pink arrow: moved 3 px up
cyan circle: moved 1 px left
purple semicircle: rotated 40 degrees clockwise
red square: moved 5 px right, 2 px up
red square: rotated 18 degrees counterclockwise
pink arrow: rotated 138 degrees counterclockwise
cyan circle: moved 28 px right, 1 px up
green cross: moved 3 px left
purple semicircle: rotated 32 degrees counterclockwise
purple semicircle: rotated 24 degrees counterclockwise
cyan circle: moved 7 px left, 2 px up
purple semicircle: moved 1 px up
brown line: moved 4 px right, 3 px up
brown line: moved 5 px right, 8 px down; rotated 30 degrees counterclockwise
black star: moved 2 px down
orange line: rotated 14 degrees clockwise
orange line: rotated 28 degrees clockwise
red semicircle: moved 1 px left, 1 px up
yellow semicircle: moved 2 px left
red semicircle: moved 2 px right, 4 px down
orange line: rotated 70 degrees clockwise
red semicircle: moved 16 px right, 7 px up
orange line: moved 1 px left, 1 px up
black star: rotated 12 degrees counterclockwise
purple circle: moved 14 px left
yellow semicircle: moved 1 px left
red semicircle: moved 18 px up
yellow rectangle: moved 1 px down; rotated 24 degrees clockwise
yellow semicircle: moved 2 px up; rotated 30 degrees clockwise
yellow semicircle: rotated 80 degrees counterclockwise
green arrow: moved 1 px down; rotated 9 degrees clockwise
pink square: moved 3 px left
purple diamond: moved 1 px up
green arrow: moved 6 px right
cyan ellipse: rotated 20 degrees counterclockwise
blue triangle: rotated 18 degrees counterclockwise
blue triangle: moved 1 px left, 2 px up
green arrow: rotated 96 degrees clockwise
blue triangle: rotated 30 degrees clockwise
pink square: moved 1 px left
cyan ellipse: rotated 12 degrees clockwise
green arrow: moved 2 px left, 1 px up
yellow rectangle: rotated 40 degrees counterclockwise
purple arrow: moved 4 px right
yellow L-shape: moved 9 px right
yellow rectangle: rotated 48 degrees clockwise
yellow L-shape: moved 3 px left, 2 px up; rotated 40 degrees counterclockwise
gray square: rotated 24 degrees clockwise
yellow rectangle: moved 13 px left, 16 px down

---

▶ _PROMPT_: Can you copy out every one of the entries above word for word, each on its own line and in the same order?

▶ _THE RESULT_:
pink arrow: moved 3 px up
cyan circle: moved 1 px left
purple semicircle: rotated 40 degrees clockwise
red square: moved 5 px right, 2 px up
red square: rotated 18 degrees counterclockwise
pink arrow: rotated 138 degrees counterclockwise
cyan circle: moved 28 px right, 1 px up
green cross: moved 3 px left
purple semicircle: rotated 32 degrees counterclockwise
purple semicircle: rotated 24 degrees counterclockwise
cyan circle: moved 7 px left, 2 px up
purple semicircle: moved 1 px up
brown line: moved 4 px right, 3 px up
brown line: moved 5 px right, 8 px down; rotated 30 degrees counterclockwise
black star: moved 2 px down
orange line: rotated 14 degrees clockwise
orange line: rotated 28 degrees clockwise
red semicircle: moved 1 px left, 1 px up
yellow semicircle: moved 2 px left
red semicircle: moved 2 px right, 4 px down
orange line: rotated 70 degrees clockwise
red semicircle: moved 16 px right, 7 px up
orange line: moved 1 px left, 1 px up
black star: rotated 12 degrees counterclockwise
purple circle: moved 14 px left
yellow semicircle: moved 1 px left
red semicircle: moved 18 px up
yellow rectangle: moved 1 px down; rotated 24 degrees clockwise
yellow semicircle: moved 2 px up; rotated 30 degrees clockwise
yellow semicircle: rotated 80 degrees counterclockwise
green arrow: moved 1 px down; rotated 9 degrees clockwise
pink square: moved 3 px left
purple diamond: moved 1 px up
green arrow: moved 6 px right
cyan ellipse: rotated 20 degrees counterclockwise
blue triangle: rotated 18 degrees counterclockwise
blue triangle: moved 1 px left, 2 px up
green arrow: rotated 96 degrees clockwise
blue triangle: rotated 30 degrees clockwise
pink square: moved 1 px left
cyan ellipse: rotated 12 degrees clockwise
green arrow: moved 2 px left, 1 px up
yellow rectangle: rotated 40 degrees counterclockwise
purple arrow: moved 4 px right
yellow L-shape: moved 9 px right
yellow rectangle: rotated 48 degrees clockwise
yellow L-shape: moved 3 px left, 2 px up; rotated 40 degrees counterclockwise
gray square: rotated 24 degrees clockwise
yellow rectangle: moved 13 px left, 16 px down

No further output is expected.